▶ **WHAT YOU WILL DO**:
Go through the listing below and repeat it exactly, omitting each picture.

▶ **COLLECTED MATERIAL**:

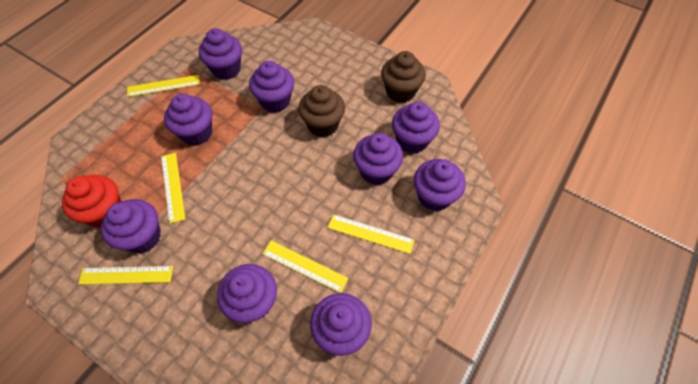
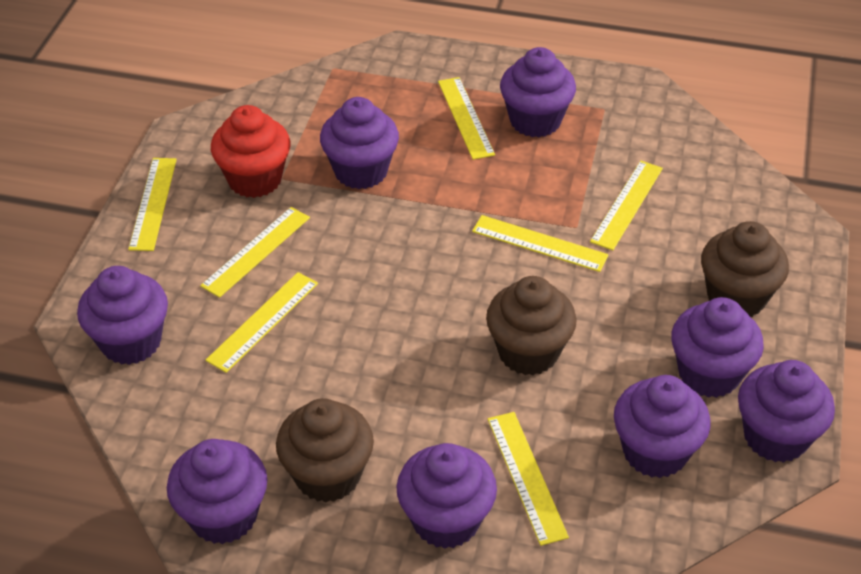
brown cupcake: 2 -> 3
purple cupcake: 9 -> 8
yellow ruler: 5 -> 7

▶ **WORKED SOLUTION**:
brown cupcake: 2 -> 3
purple cupcake: 9 -> 8
yellow ruler: 5 -> 7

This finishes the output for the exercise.